- **RECORDS TO USE**:
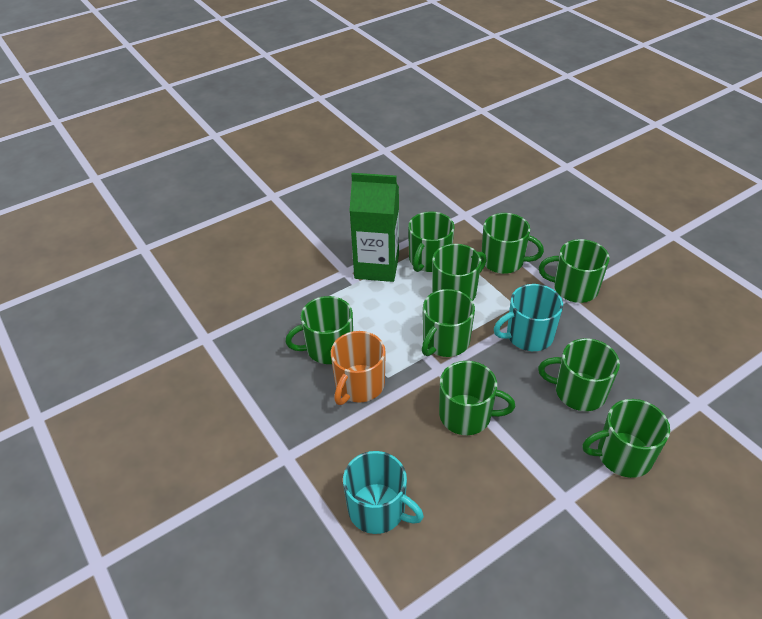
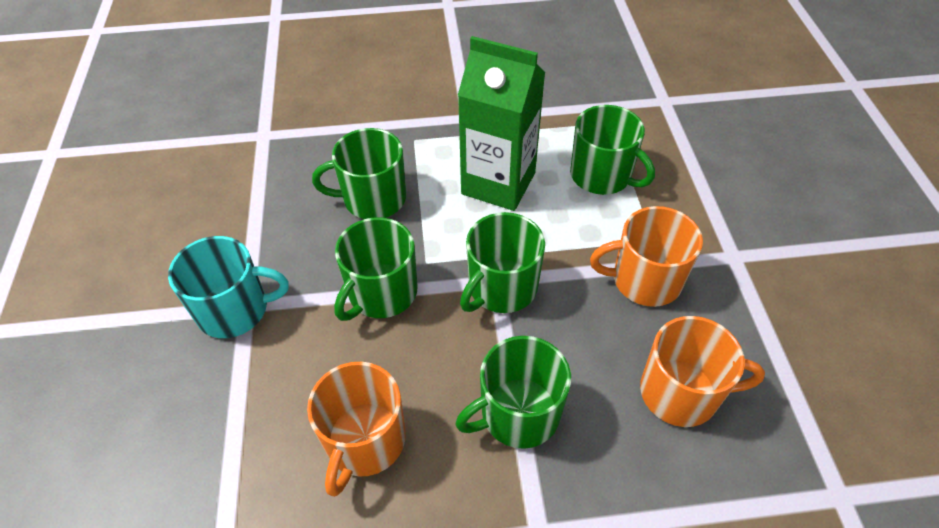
green mug: 9 -> 5
orange mug: 1 -> 3
turquoise mug: 2 -> 1

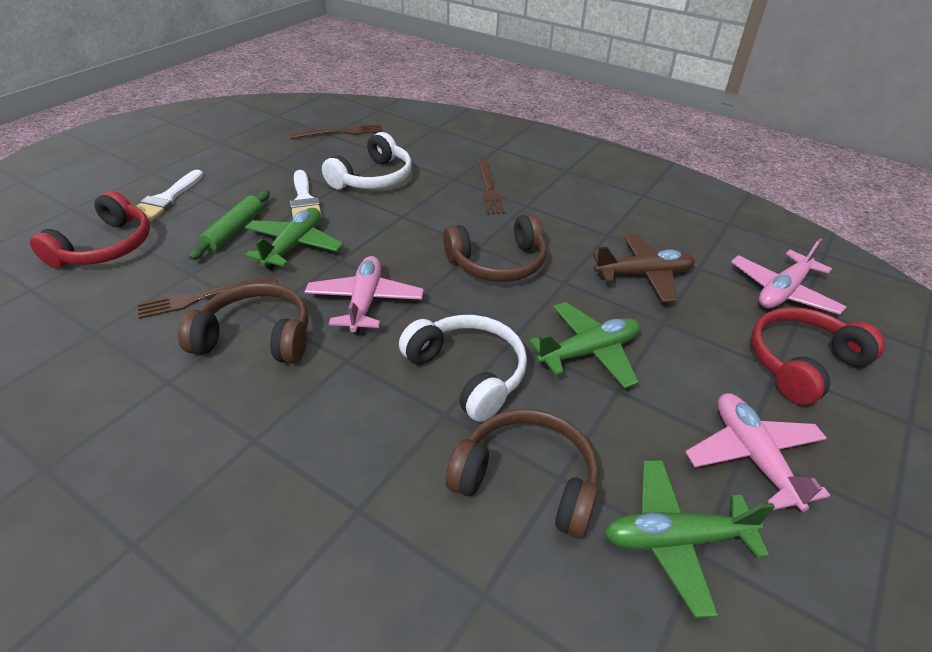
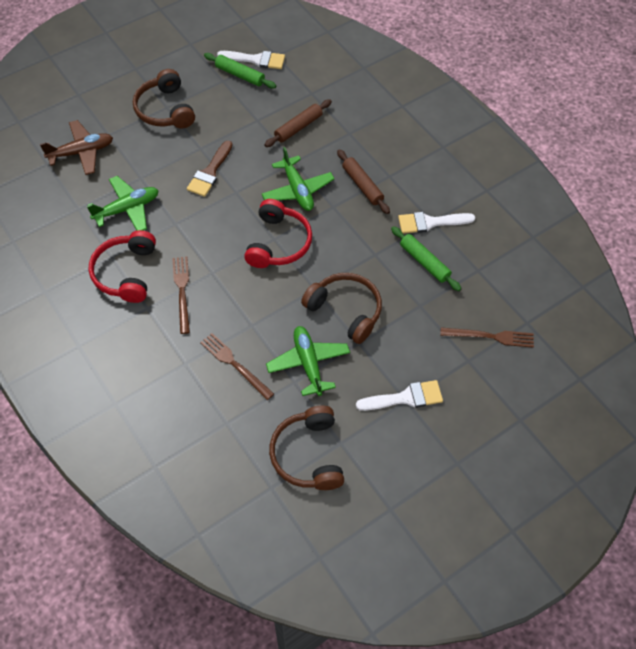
brown brush: 0 -> 1
brown rolling pin: 0 -> 2
green rolling pin: 1 -> 2
pink plane: 3 -> 0
white brush: 2 -> 3
white headphones: 2 -> 0

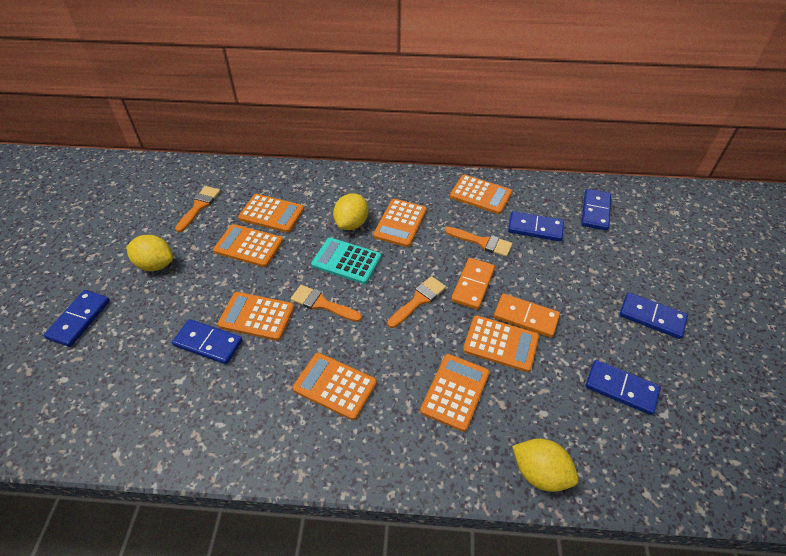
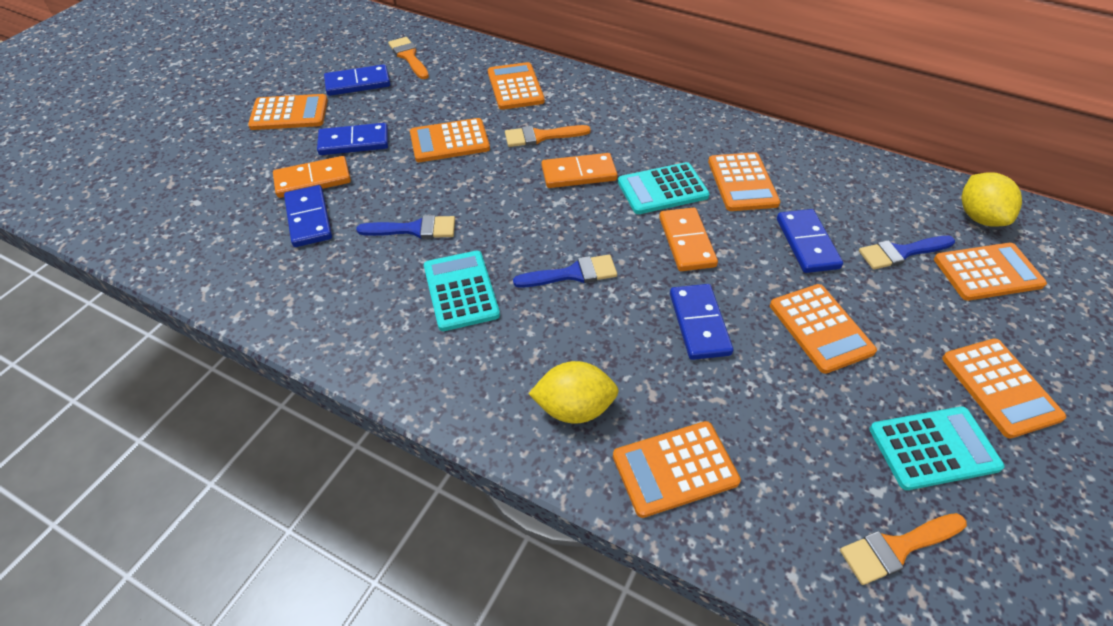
blue brush: 0 -> 3
blue domino: 6 -> 5
orange brush: 4 -> 3
orange domino: 2 -> 3
turquoise calculator: 1 -> 3
yellow lemon: 3 -> 2

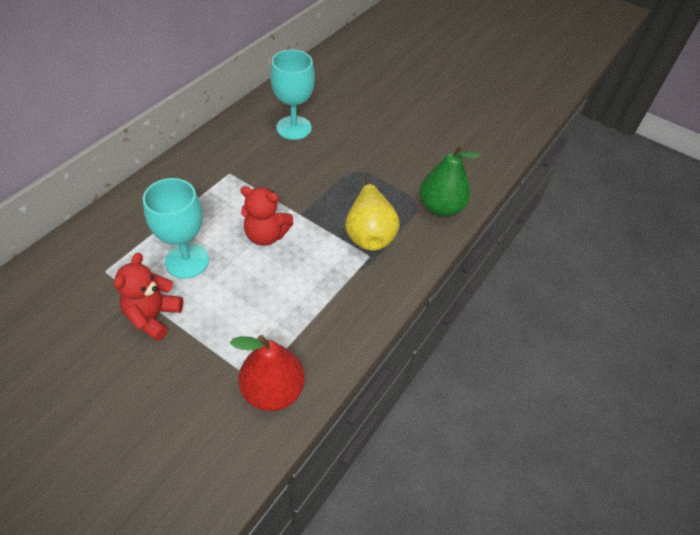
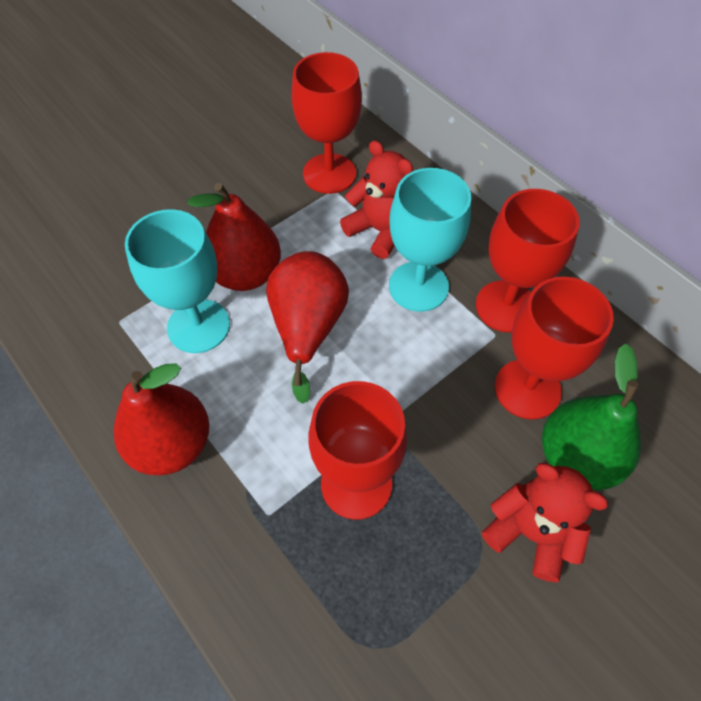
red goblet: 0 -> 4
red pear: 1 -> 3
yellow pear: 1 -> 0

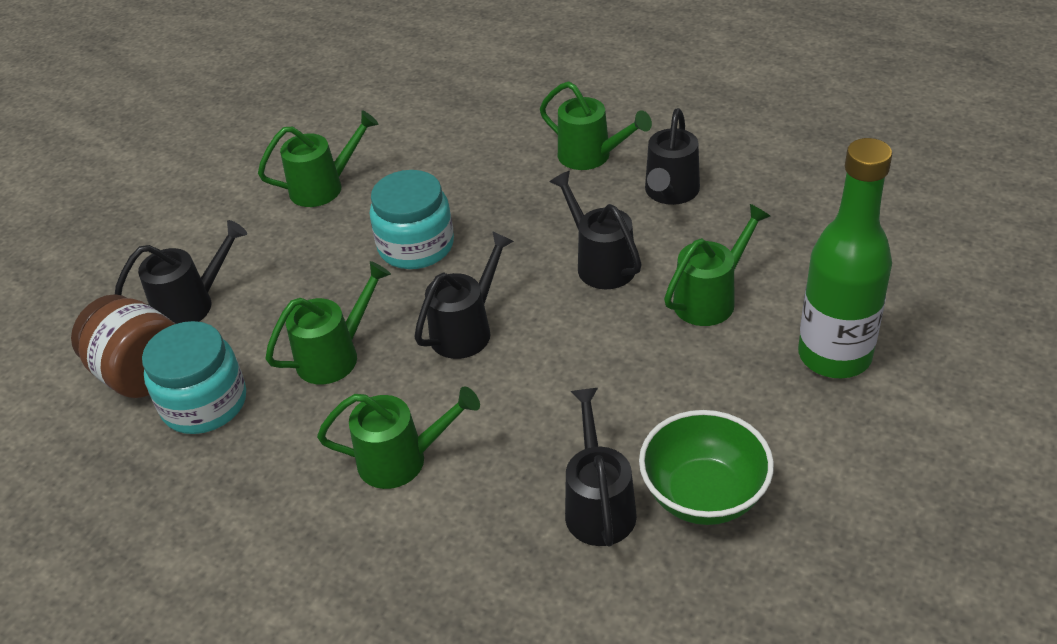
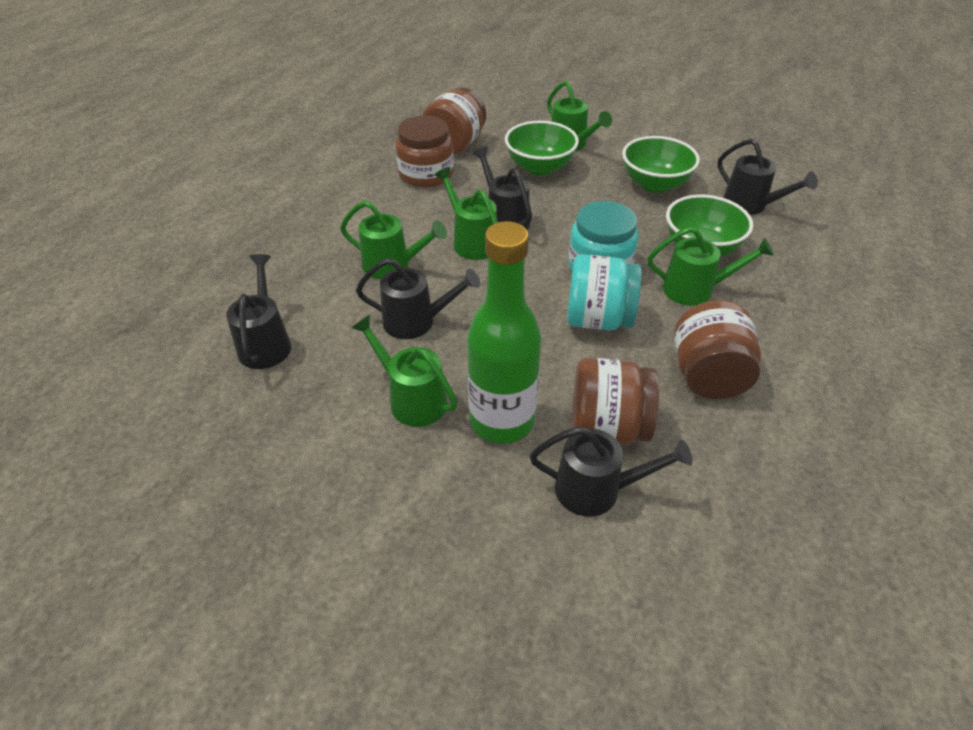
brown jar: 1 -> 4
green bowl: 1 -> 3

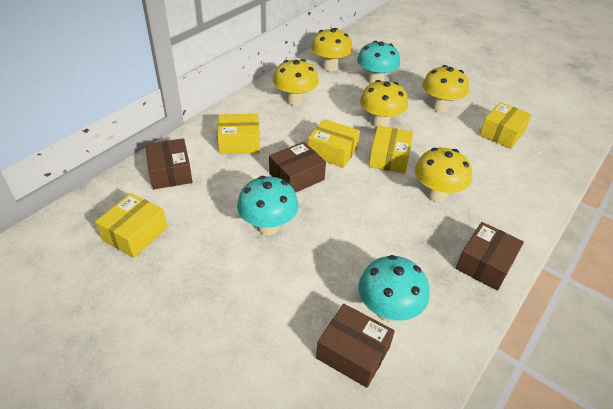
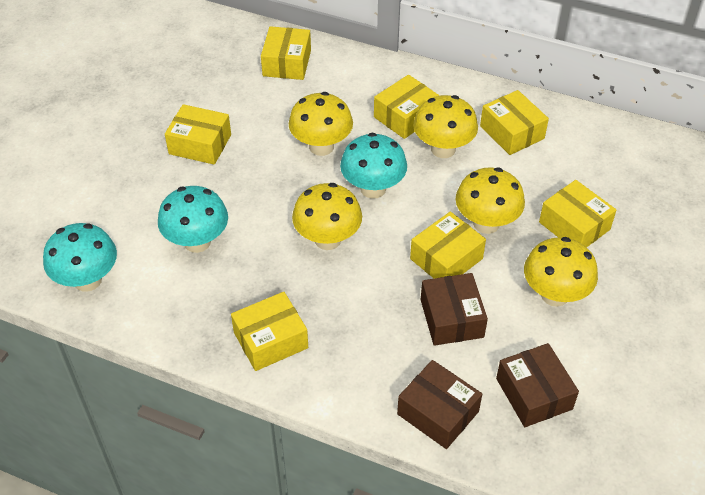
brown box: 4 -> 3
yellow box: 5 -> 7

- **DIRECTIONS FOR THIS TASK**: Once the pictures are set aside, give the listing again word for word.

- **WRITTEN RESPONSE**:
green mug: 9 -> 5
orange mug: 1 -> 3
turquoise mug: 2 -> 1

brown brush: 0 -> 1
brown rolling pin: 0 -> 2
green rolling pin: 1 -> 2
pink plane: 3 -> 0
white brush: 2 -> 3
white headphones: 2 -> 0

blue brush: 0 -> 3
blue domino: 6 -> 5
orange brush: 4 -> 3
orange domino: 2 -> 3
turquoise calculator: 1 -> 3
yellow lemon: 3 -> 2

red goblet: 0 -> 4
red pear: 1 -> 3
yellow pear: 1 -> 0

brown jar: 1 -> 4
green bowl: 1 -> 3

brown box: 4 -> 3
yellow box: 5 -> 7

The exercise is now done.